**EXERCISE PROMPT:** Copy out the records below exactly as they appear.

-- RECORDS FOR THE EXERCISE follows --

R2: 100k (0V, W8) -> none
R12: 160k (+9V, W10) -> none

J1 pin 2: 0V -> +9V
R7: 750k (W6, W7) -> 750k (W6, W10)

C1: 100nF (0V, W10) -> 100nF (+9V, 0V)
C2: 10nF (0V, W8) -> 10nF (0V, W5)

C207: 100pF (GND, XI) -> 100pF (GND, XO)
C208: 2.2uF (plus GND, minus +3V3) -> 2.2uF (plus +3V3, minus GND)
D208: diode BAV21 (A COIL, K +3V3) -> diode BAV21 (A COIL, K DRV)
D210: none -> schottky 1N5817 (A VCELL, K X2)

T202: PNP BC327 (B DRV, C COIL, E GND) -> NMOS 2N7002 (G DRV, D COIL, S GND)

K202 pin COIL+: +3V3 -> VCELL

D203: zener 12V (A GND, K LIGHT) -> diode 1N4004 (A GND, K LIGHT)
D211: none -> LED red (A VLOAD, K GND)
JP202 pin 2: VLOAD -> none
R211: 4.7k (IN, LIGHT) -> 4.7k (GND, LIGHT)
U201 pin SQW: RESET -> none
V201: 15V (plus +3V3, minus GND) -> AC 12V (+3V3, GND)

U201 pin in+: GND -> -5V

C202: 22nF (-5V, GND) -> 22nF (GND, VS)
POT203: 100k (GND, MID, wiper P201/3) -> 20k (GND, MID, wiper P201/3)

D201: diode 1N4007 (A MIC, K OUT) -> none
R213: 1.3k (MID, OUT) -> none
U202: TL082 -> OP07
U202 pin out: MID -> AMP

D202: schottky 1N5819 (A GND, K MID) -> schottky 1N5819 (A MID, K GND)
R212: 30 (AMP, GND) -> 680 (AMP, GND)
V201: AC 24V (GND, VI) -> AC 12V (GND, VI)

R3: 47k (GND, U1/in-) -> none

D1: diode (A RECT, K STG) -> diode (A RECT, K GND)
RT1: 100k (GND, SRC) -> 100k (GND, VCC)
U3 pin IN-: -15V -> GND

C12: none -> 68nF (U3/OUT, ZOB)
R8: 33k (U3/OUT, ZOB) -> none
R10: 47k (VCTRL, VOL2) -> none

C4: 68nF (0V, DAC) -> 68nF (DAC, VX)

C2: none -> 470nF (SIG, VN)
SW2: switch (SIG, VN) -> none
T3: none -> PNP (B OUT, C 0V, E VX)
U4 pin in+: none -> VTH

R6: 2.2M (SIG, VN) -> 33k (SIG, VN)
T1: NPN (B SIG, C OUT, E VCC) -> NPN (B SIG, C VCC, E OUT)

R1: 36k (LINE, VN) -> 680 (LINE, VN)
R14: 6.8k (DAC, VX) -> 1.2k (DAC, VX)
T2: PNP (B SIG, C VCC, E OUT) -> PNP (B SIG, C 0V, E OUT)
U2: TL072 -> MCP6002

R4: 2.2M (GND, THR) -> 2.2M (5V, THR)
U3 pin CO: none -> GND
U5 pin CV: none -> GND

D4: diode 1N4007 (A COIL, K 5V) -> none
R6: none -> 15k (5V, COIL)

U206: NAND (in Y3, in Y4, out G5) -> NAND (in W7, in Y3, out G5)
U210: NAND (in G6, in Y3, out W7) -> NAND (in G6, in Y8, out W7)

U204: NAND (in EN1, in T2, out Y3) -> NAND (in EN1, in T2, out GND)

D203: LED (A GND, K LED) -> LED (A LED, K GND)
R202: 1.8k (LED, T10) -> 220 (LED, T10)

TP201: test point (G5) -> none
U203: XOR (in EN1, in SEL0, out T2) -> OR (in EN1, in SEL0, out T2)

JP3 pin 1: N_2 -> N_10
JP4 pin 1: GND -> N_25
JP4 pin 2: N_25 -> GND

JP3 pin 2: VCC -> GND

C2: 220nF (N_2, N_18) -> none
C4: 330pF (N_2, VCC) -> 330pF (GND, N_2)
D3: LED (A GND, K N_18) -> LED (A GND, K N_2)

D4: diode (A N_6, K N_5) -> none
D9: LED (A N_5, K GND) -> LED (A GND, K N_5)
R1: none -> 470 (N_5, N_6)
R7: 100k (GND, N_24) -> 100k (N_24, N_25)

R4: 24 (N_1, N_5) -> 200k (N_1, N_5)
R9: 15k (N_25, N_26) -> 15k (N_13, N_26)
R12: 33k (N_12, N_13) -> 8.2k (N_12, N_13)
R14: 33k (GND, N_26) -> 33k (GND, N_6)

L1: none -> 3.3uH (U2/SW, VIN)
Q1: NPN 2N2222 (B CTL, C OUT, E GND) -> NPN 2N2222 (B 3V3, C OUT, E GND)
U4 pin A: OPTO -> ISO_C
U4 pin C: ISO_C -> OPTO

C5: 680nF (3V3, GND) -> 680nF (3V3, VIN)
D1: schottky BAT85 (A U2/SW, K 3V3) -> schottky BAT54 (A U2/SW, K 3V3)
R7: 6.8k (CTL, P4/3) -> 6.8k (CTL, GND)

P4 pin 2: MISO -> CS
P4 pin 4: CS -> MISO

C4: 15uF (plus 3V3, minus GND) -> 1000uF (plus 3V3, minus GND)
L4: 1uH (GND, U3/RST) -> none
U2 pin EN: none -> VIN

-- RECORDS FOR THE EXERCISE concluded --

**EXPECTED ANSWER:**
R2: 100k (0V, W8) -> none
R12: 160k (+9V, W10) -> none

J1 pin 2: 0V -> +9V
R7: 750k (W6, W7) -> 750k (W6, W10)

C1: 100nF (0V, W10) -> 100nF (+9V, 0V)
C2: 10nF (0V, W8) -> 10nF (0V, W5)

C207: 100pF (GND, XI) -> 100pF (GND, XO)
C208: 2.2uF (plus GND, minus +3V3) -> 2.2uF (plus +3V3, minus GND)
D208: diode BAV21 (A COIL, K +3V3) -> diode BAV21 (A COIL, K DRV)
D210: none -> schottky 1N5817 (A VCELL, K X2)

T202: PNP BC327 (B DRV, C COIL, E GND) -> NMOS 2N7002 (G DRV, D COIL, S GND)

K202 pin COIL+: +3V3 -> VCELL

D203: zener 12V (A GND, K LIGHT) -> diode 1N4004 (A GND, K LIGHT)
D211: none -> LED red (A VLOAD, K GND)
JP202 pin 2: VLOAD -> none
R211: 4.7k (IN, LIGHT) -> 4.7k (GND, LIGHT)
U201 pin SQW: RESET -> none
V201: 15V (plus +3V3, minus GND) -> AC 12V (+3V3, GND)

U201 pin in+: GND -> -5V

C202: 22nF (-5V, GND) -> 22nF (GND, VS)
POT203: 100k (GND, MID, wiper P201/3) -> 20k (GND, MID, wiper P201/3)

D201: diode 1N4007 (A MIC, K OUT) -> none
R213: 1.3k (MID, OUT) -> none
U202: TL082 -> OP07
U202 pin out: MID -> AMP

D202: schottky 1N5819 (A GND, K MID) -> schottky 1N5819 (A MID, K GND)
R212: 30 (AMP, GND) -> 680 (AMP, GND)
V201: AC 24V (GND, VI) -> AC 12V (GND, VI)

R3: 47k (GND, U1/in-) -> none

D1: diode (A RECT, K STG) -> diode (A RECT, K GND)
RT1: 100k (GND, SRC) -> 100k (GND, VCC)
U3 pin IN-: -15V -> GND

C12: none -> 68nF (U3/OUT, ZOB)
R8: 33k (U3/OUT, ZOB) -> none
R10: 47k (VCTRL, VOL2) -> none

C4: 68nF (0V, DAC) -> 68nF (DAC, VX)

C2: none -> 470nF (SIG, VN)
SW2: switch (SIG, VN) -> none
T3: none -> PNP (B OUT, C 0V, E VX)
U4 pin in+: none -> VTH

R6: 2.2M (SIG, VN) -> 33k (SIG, VN)
T1: NPN (B SIG, C OUT, E VCC) -> NPN (B SIG, C VCC, E OUT)

R1: 36k (LINE, VN) -> 680 (LINE, VN)
R14: 6.8k (DAC, VX) -> 1.2k (DAC, VX)
T2: PNP (B SIG, C VCC, E OUT) -> PNP (B SIG, C 0V, E OUT)
U2: TL072 -> MCP6002

R4: 2.2M (GND, THR) -> 2.2M (5V, THR)
U3 pin CO: none -> GND
U5 pin CV: none -> GND

D4: diode 1N4007 (A COIL, K 5V) -> none
R6: none -> 15k (5V, COIL)

U206: NAND (in Y3, in Y4, out G5) -> NAND (in W7, in Y3, out G5)
U210: NAND (in G6, in Y3, out W7) -> NAND (in G6, in Y8, out W7)

U204: NAND (in EN1, in T2, out Y3) -> NAND (in EN1, in T2, out GND)

D203: LED (A GND, K LED) -> LED (A LED, K GND)
R202: 1.8k (LED, T10) -> 220 (LED, T10)

TP201: test point (G5) -> none
U203: XOR (in EN1, in SEL0, out T2) -> OR (in EN1, in SEL0, out T2)

JP3 pin 1: N_2 -> N_10
JP4 pin 1: GND -> N_25
JP4 pin 2: N_25 -> GND

JP3 pin 2: VCC -> GND

C2: 220nF (N_2, N_18) -> none
C4: 330pF (N_2, VCC) -> 330pF (GND, N_2)
D3: LED (A GND, K N_18) -> LED (A GND, K N_2)

D4: diode (A N_6, K N_5) -> none
D9: LED (A N_5, K GND) -> LED (A GND, K N_5)
R1: none -> 470 (N_5, N_6)
R7: 100k (GND, N_24) -> 100k (N_24, N_25)

R4: 24 (N_1, N_5) -> 200k (N_1, N_5)
R9: 15k (N_25, N_26) -> 15k (N_13, N_26)
R12: 33k (N_12, N_13) -> 8.2k (N_12, N_13)
R14: 33k (GND, N_26) -> 33k (GND, N_6)

L1: none -> 3.3uH (U2/SW, VIN)
Q1: NPN 2N2222 (B CTL, C OUT, E GND) -> NPN 2N2222 (B 3V3, C OUT, E GND)
U4 pin A: OPTO -> ISO_C
U4 pin C: ISO_C -> OPTO

C5: 680nF (3V3, GND) -> 680nF (3V3, VIN)
D1: schottky BAT85 (A U2/SW, K 3V3) -> schottky BAT54 (A U2/SW, K 3V3)
R7: 6.8k (CTL, P4/3) -> 6.8k (CTL, GND)

P4 pin 2: MISO -> CS
P4 pin 4: CS -> MISO

C4: 15uF (plus 3V3, minus GND) -> 1000uF (plus 3V3, minus GND)
L4: 1uH (GND, U3/RST) -> none
U2 pin EN: none -> VIN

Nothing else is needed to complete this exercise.